◆ **Task instructions**
Print out each entry below exactly; do not carry over any image.

(Available data Opens)

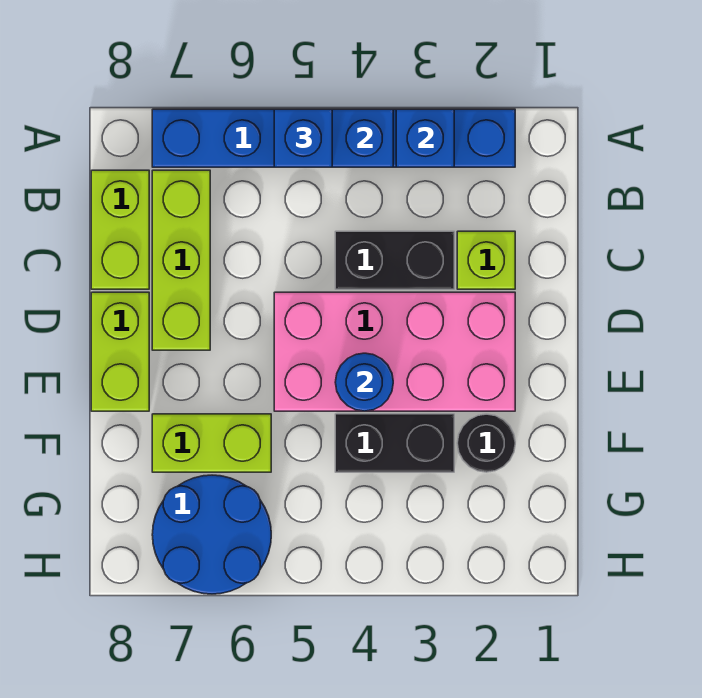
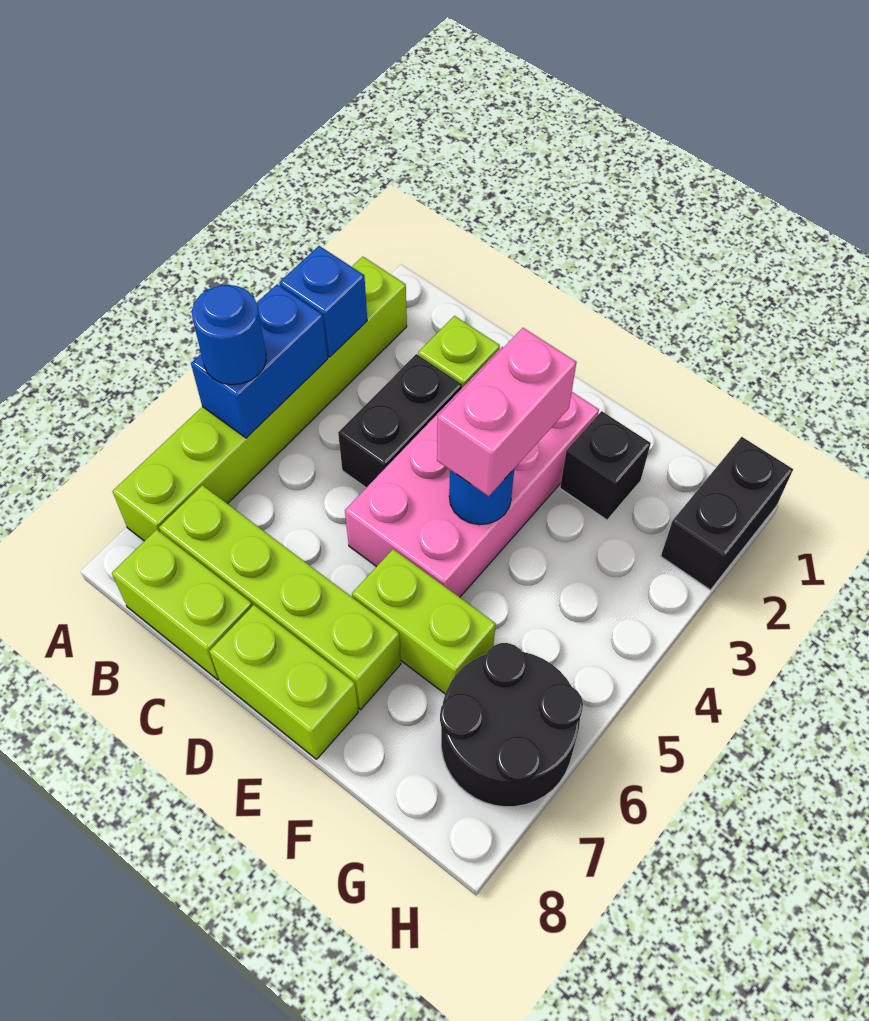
blue brick A2:A7 level 1 -> lime brick A2:A7 level 1
blue brick A5 level 3 -> blue round brick A5 level 3
lime brick B7:D7 level 1 -> lime brick B7:E7 level 1
none -> pink brick E3:E4 level 3
black round brick F2 level 1 -> black brick F2 level 1
black brick F3:F4 level 1 -> black brick H1:H2 level 1
lime brick F6:F7 level 1 -> lime brick E6:F6 level 1
blue round brick G6:H7 level 1 -> black round brick G6:H7 level 1

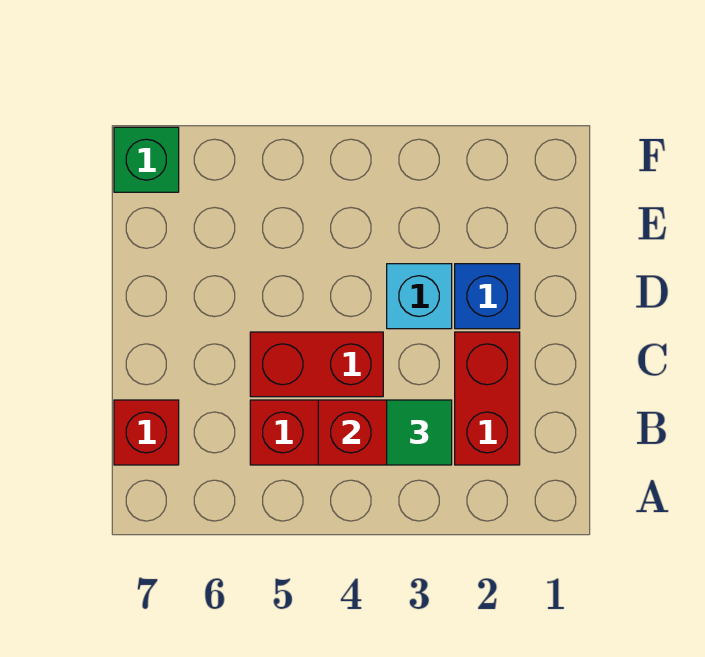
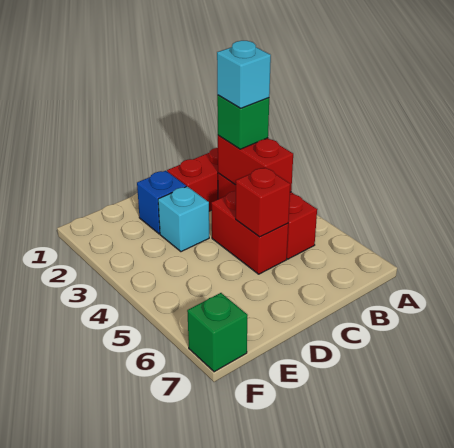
green tile B3 level 3 -> green brick B3 level 3
none -> cyan brick B3 level 4
red brick B7 level 1 -> red brick C5 level 2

(Available data Closes)

◆ **Result of the task**
blue brick A2:A7 level 1 -> lime brick A2:A7 level 1
blue brick A5 level 3 -> blue round brick A5 level 3
lime brick B7:D7 level 1 -> lime brick B7:E7 level 1
none -> pink brick E3:E4 level 3
black round brick F2 level 1 -> black brick F2 level 1
black brick F3:F4 level 1 -> black brick H1:H2 level 1
lime brick F6:F7 level 1 -> lime brick E6:F6 level 1
blue round brick G6:H7 level 1 -> black round brick G6:H7 level 1

green tile B3 level 3 -> green brick B3 level 3
none -> cyan brick B3 level 4
red brick B7 level 1 -> red brick C5 level 2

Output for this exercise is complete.